[Opening EXTRACTED DATA section]

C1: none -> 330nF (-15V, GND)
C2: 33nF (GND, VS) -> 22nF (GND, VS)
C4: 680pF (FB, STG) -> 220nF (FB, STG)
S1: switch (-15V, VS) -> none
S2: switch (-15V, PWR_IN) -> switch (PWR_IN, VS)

[Closing EXTRACTED DATA section]
[Opening EXTRACTED DATA section]

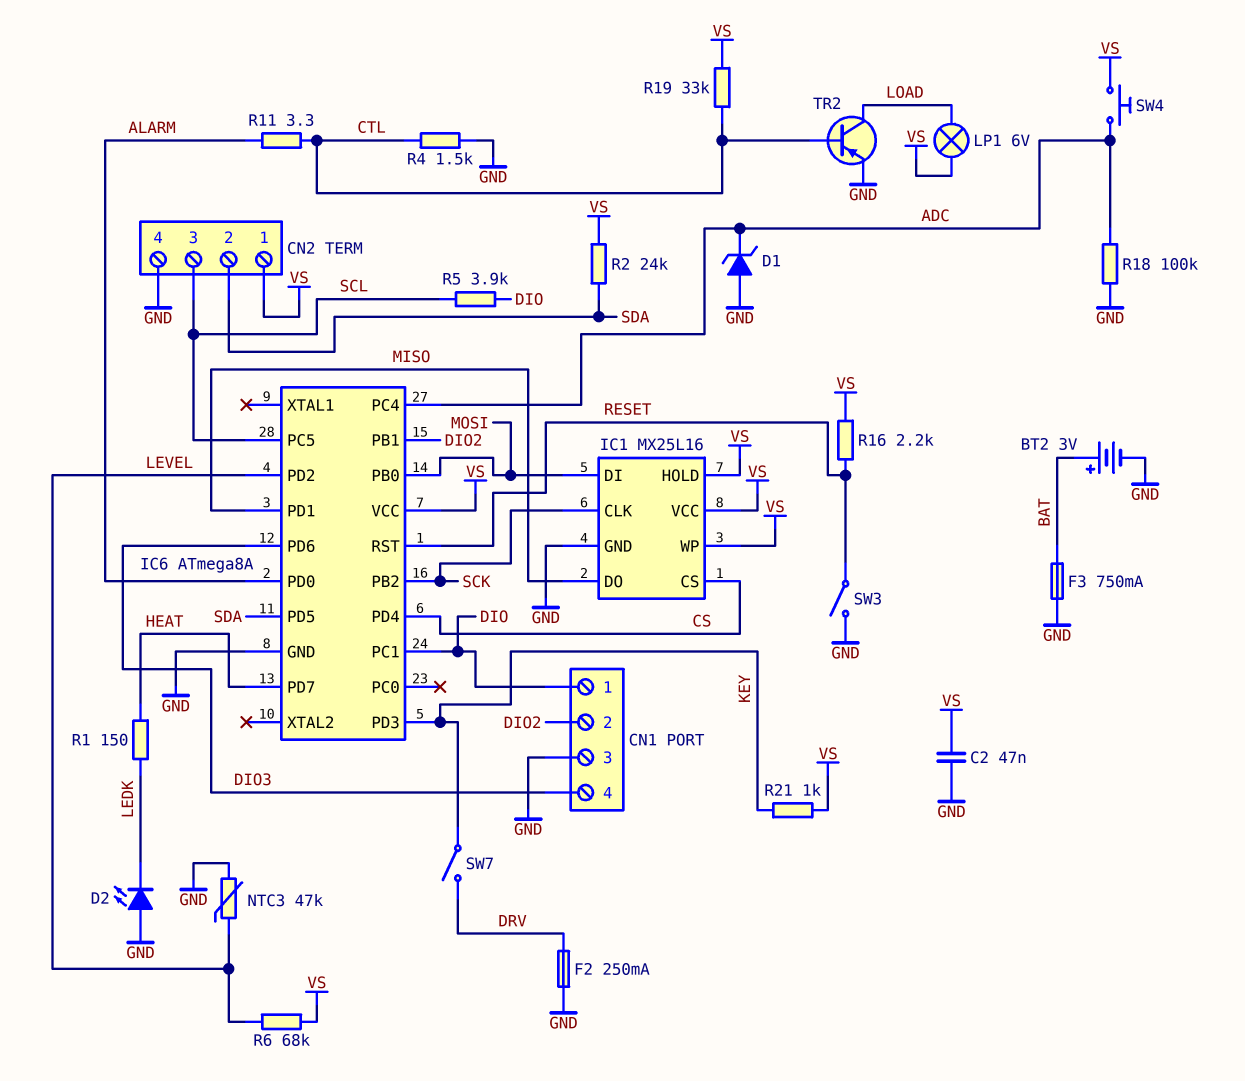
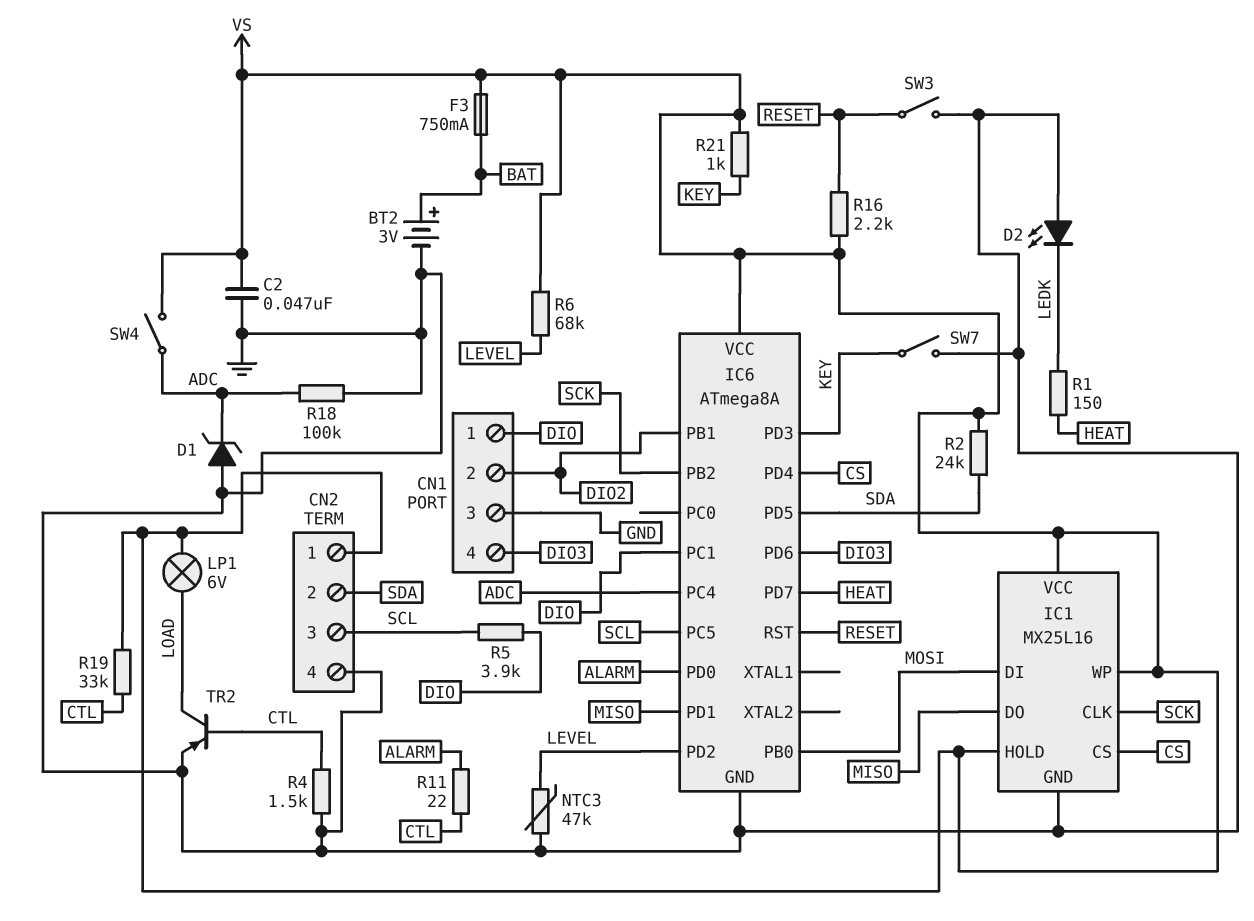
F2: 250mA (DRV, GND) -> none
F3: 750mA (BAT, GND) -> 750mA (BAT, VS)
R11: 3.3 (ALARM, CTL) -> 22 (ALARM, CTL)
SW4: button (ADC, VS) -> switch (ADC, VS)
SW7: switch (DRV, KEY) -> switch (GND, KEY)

[Closing EXTRACTED DATA section]

Look through the records for the word "switch". Every line that has it should be copied.

▸ TASK RESPONSE
S1: switch (-15V, VS) -> none
S2: switch (-15V, PWR_IN) -> switch (PWR_IN, VS)
SW4: button (ADC, VS) -> switch (ADC, VS)
SW7: switch (DRV, KEY) -> switch (GND, KEY)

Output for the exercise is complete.